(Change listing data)
BEGIN

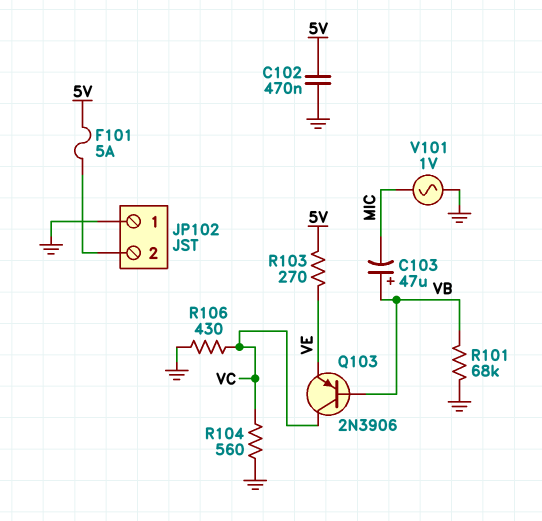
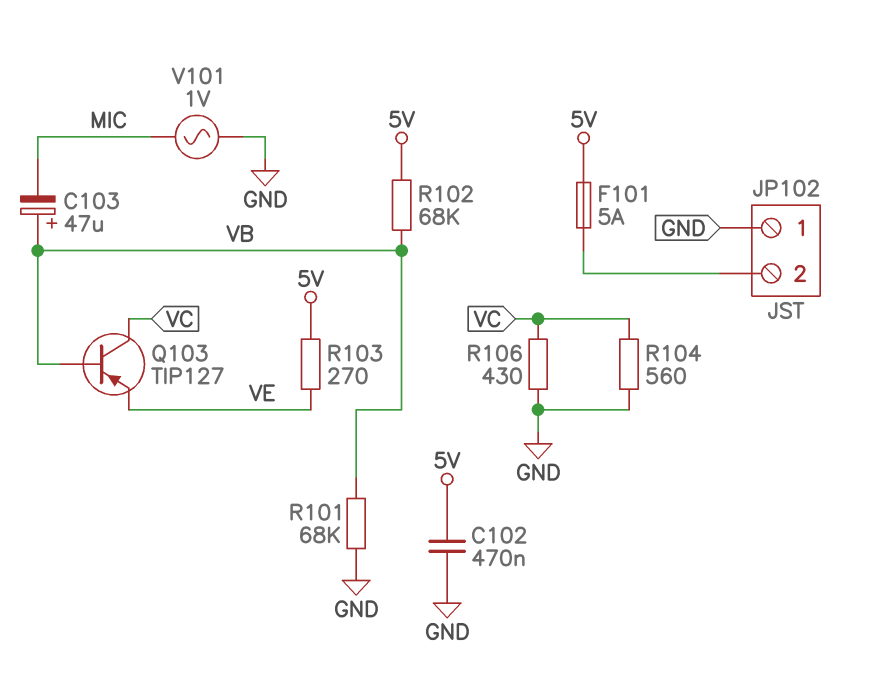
Q103: PNP 2N3906 (B VB, C VC, E VE) -> PNP TIP127 (B VB, C VC, E VE)
R102: none -> 68k (5V, VB)

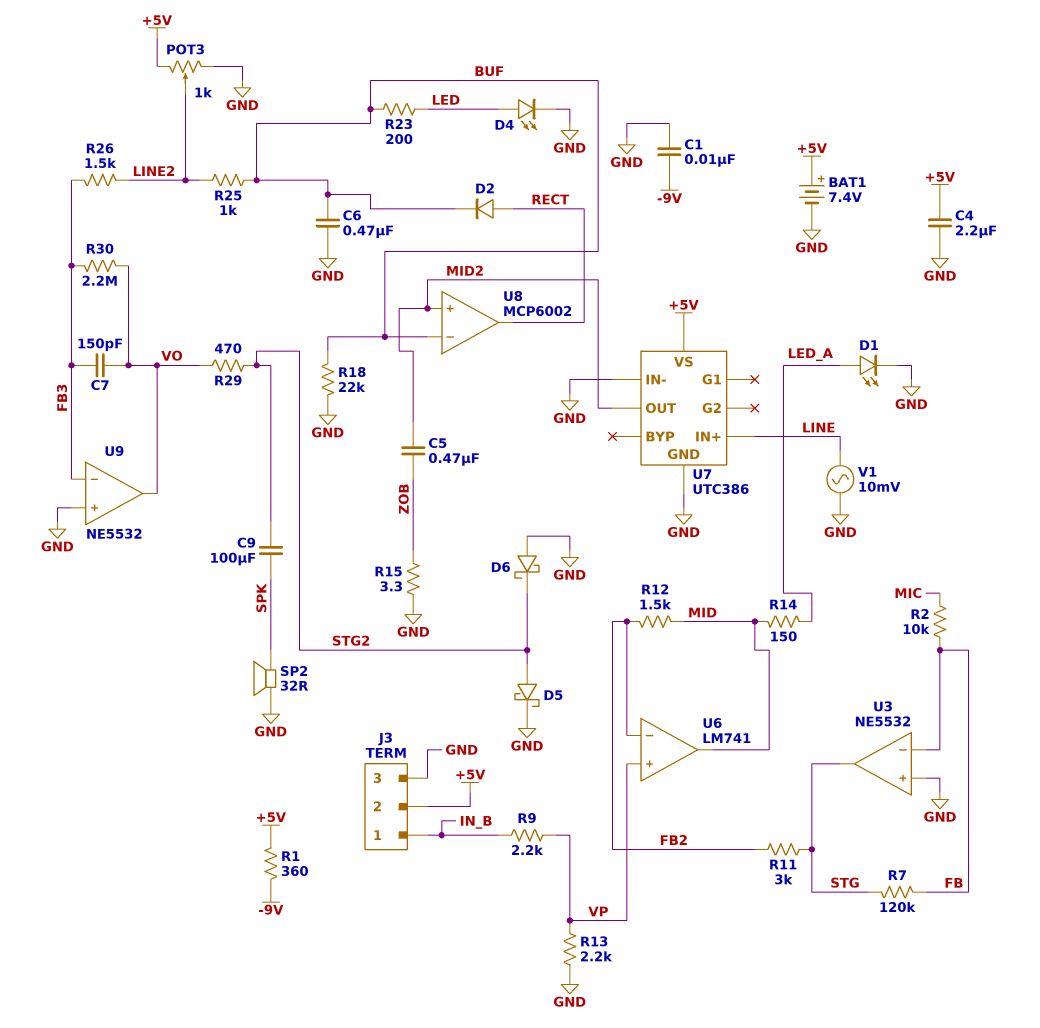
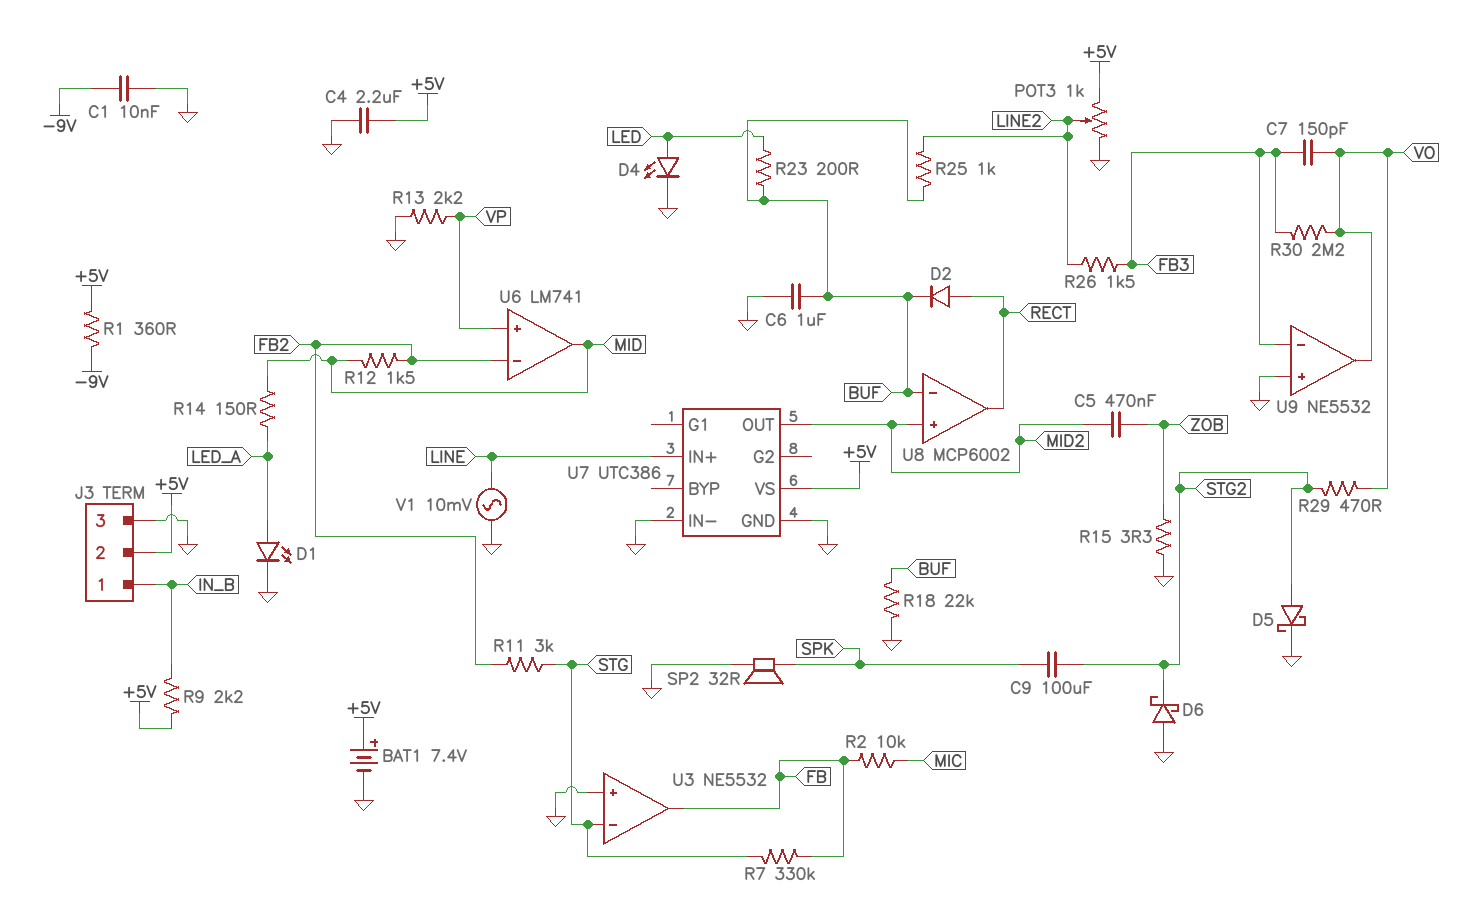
C6: 470nF (BUF, GND) -> 1uF (BUF, GND)
R7: 120k (FB, STG) -> 330k (FB, STG)
R9: 2.2k (IN_B, VP) -> 2.2k (+5V, IN_B)
U3 pin in-: FB -> STG
U3 pin out: STG -> FB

END

## PROBLEM DETAILS
Please write out all of the data verbatim, with no pictures in the copy.

## TASK OUTPUT
Q103: PNP 2N3906 (B VB, C VC, E VE) -> PNP TIP127 (B VB, C VC, E VE)
R102: none -> 68k (5V, VB)

C6: 470nF (BUF, GND) -> 1uF (BUF, GND)
R7: 120k (FB, STG) -> 330k (FB, STG)
R9: 2.2k (IN_B, VP) -> 2.2k (+5V, IN_B)
U3 pin in-: FB -> STG
U3 pin out: STG -> FB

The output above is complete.